Activity:
Drop every picture, then transcribe the remaining data exactly.

Data records:
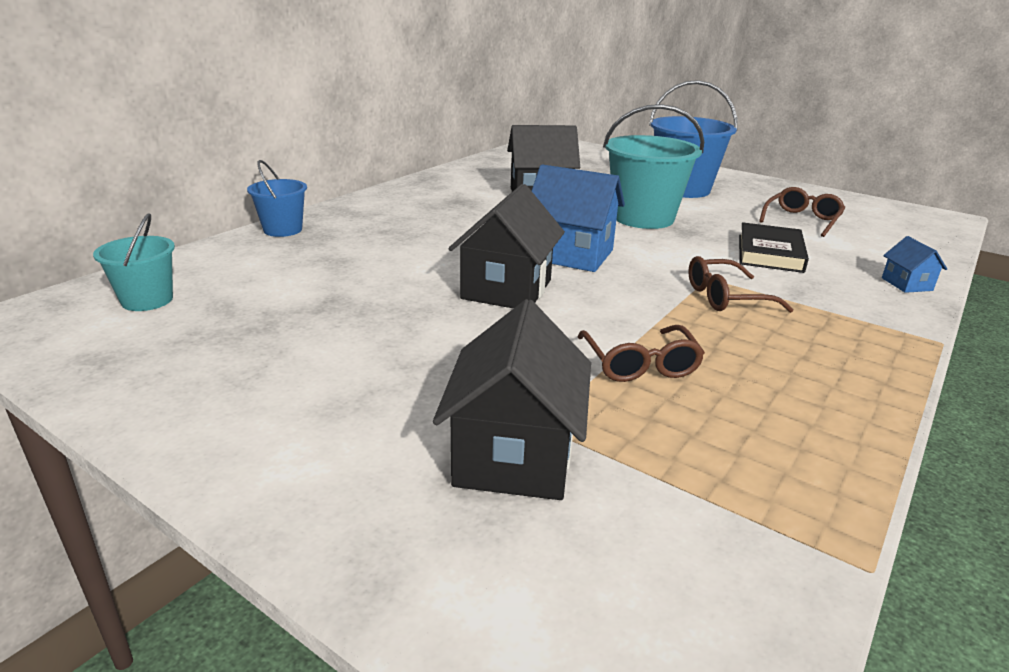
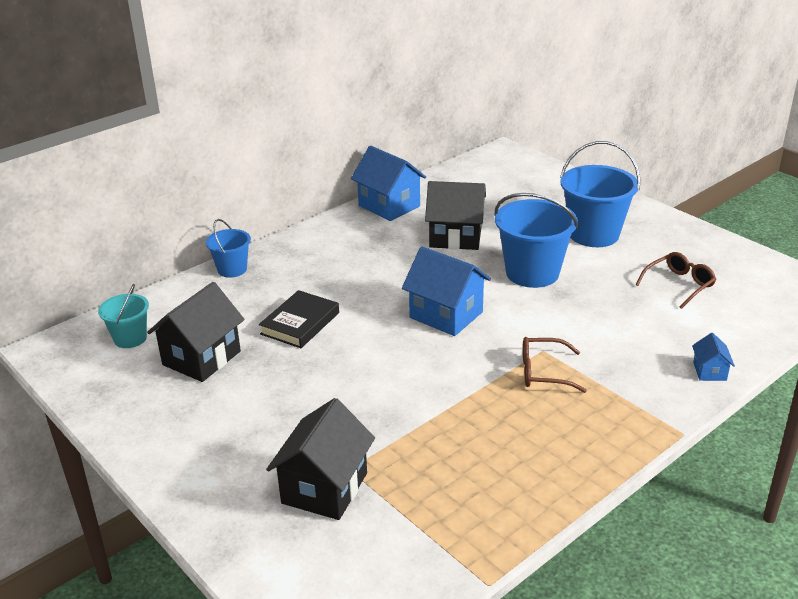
camera: 15 degrees right, 5 degrees up
(453, 177) = (389, 206): none -> blue house
(506, 289) = (378, 349): black house -> black house (201, 358)
(640, 364) = (439, 429): brown glasses -> none
(643, 218) = (532, 273): turquoise bucket -> blue bucket
(770, 253) = (616, 325): black book -> black book (300, 323)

Expected answer:
camera: 15 degrees right, 5 degrees up
(453, 177) = (389, 206): none -> blue house
(506, 289) = (378, 349): black house -> black house (201, 358)
(640, 364) = (439, 429): brown glasses -> none
(643, 218) = (532, 273): turquoise bucket -> blue bucket
(770, 253) = (616, 325): black book -> black book (300, 323)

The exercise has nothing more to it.